Stored data>
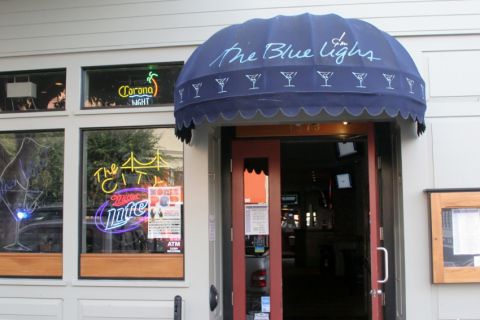
You are a GUI agent. You are given a task and a screenshot of the screen. Output one action in this format:
    pyautogui.click(x=<x>, y=<y>)
    Task: Click on the frame
    This screenshot has height=320, width=480.
    Given the screenshot: What is the action you would take?
    pyautogui.click(x=438, y=211)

WORK TO COMPLETE> Reproduce every line of the entries word for word, leaving out the pictures.

SOLUTION TO THE PROBLEM>
You are a GUI agent. You are given a task and a screenshot of the screen. Output one action in this format:
    pyautogui.click(x=<x>, y=<y>)
    Task: Click on the frame
    This screenshot has height=320, width=480.
    Given the screenshot: What is the action you would take?
    pyautogui.click(x=438, y=211)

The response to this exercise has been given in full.